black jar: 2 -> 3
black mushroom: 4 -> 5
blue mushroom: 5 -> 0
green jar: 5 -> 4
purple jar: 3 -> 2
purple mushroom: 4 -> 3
--*--
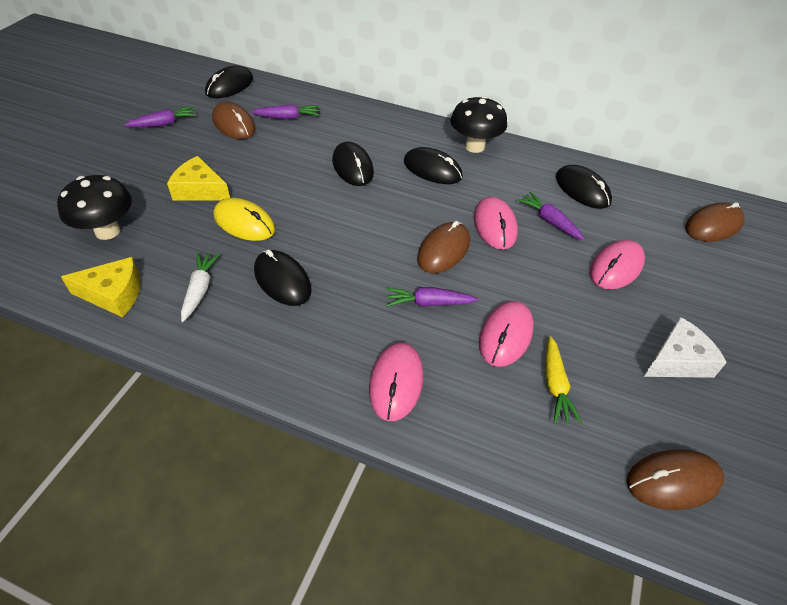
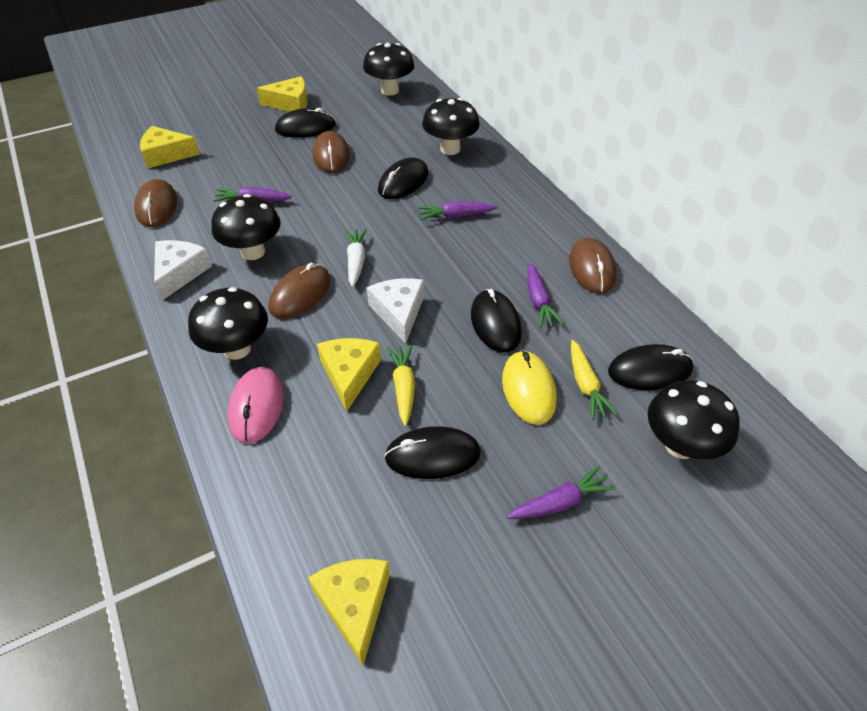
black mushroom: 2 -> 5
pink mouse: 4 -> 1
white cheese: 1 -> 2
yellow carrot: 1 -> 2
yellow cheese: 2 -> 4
--*--
• AIM OF THE TASK
Copy out every line from the material above where the string "black" turns up.

• EXERCISE RESPONSE
black jar: 2 -> 3
black mushroom: 4 -> 5
black mushroom: 2 -> 5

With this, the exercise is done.